Data listing:
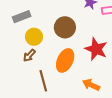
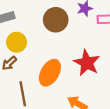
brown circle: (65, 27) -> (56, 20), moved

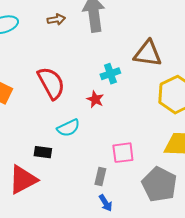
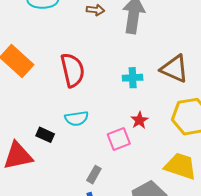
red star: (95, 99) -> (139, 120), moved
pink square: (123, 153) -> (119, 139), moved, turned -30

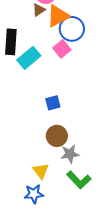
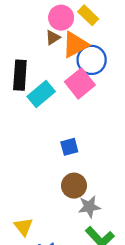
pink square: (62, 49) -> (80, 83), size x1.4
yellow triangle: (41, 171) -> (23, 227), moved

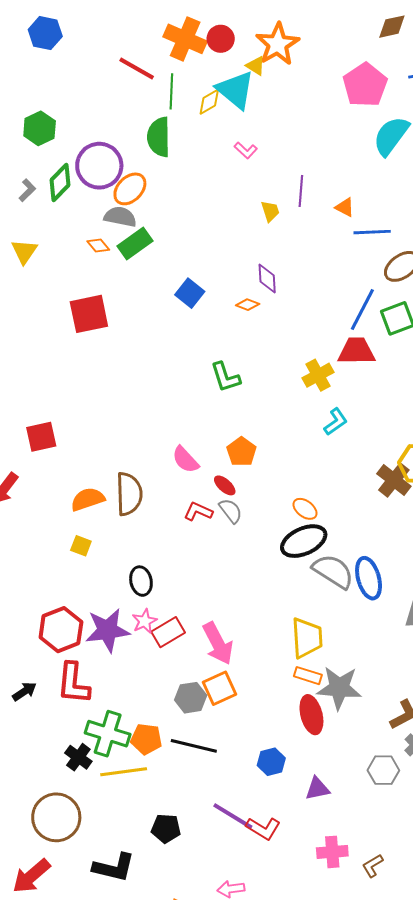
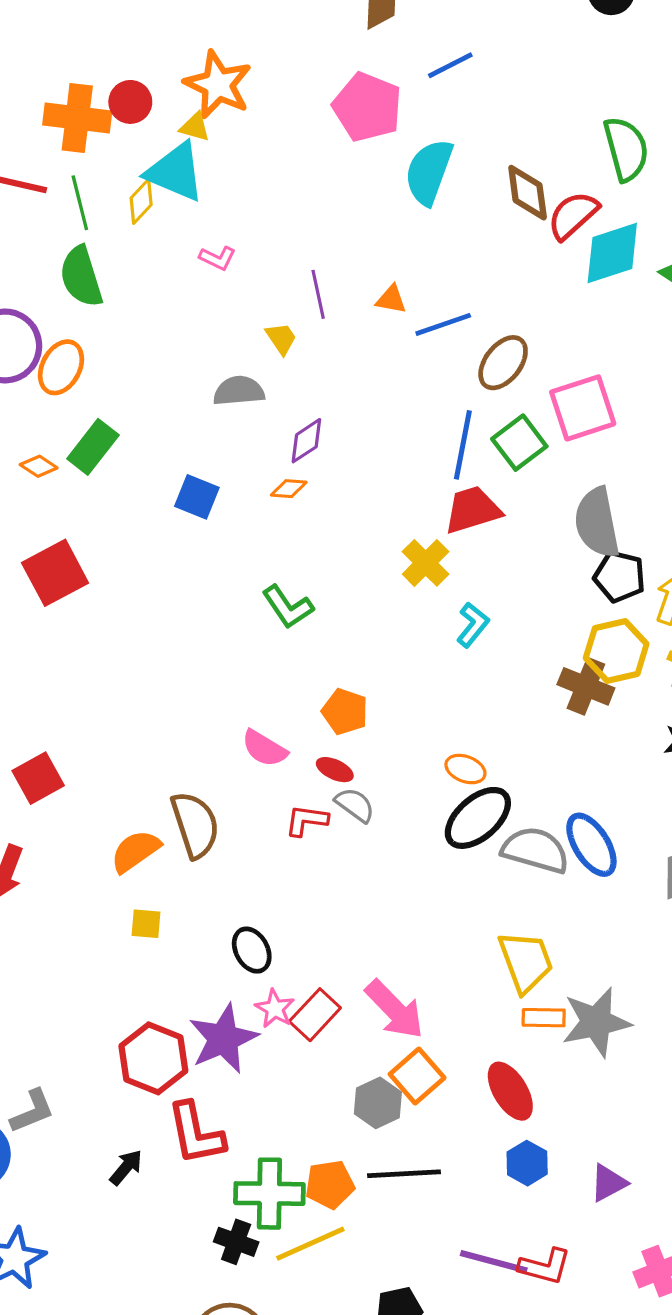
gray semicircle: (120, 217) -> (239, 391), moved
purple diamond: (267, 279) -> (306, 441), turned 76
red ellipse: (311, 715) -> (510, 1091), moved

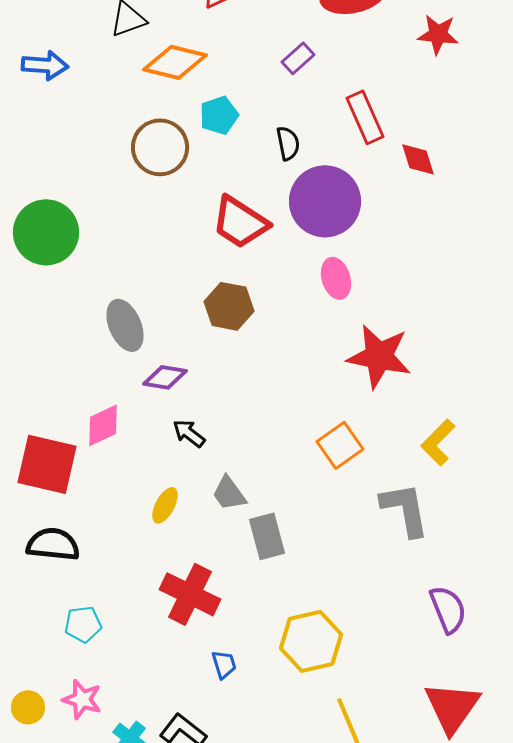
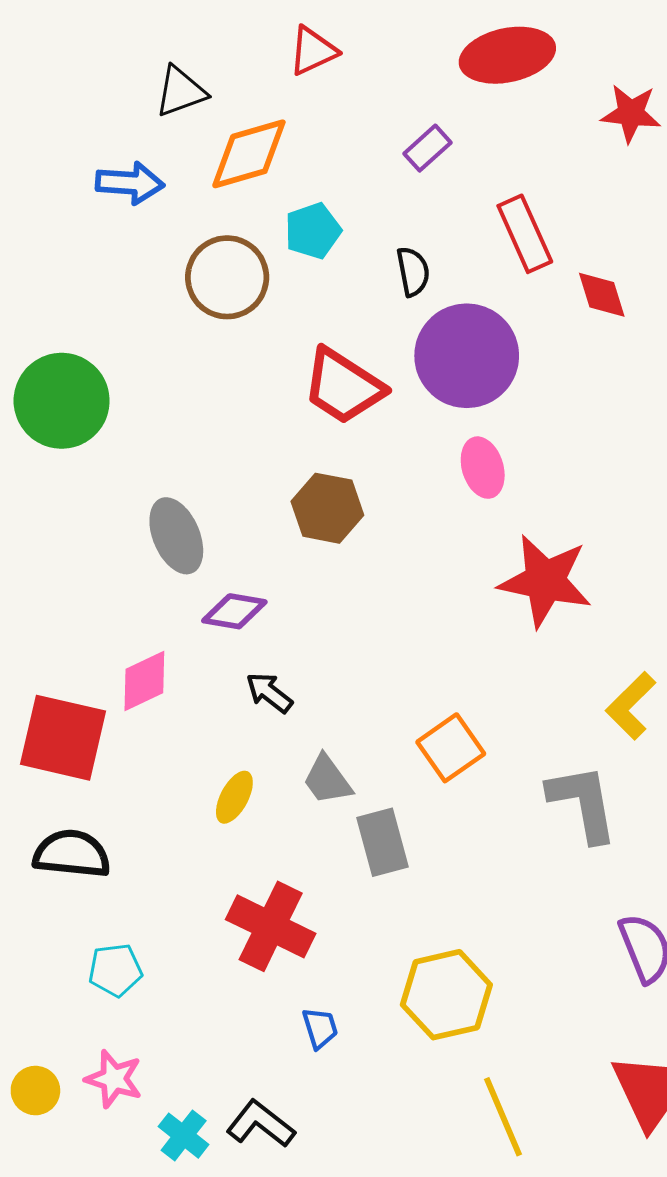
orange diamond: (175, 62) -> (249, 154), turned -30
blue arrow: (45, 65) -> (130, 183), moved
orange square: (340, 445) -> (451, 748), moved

Your objective: Filter by the word "square": copy every line of the data that holds it.

Answer area:
pink square: (123, 153) -> (119, 139), moved, turned -30
pink square: (62, 49) -> (80, 83), size x1.4
orange square: (340, 445) -> (451, 748), moved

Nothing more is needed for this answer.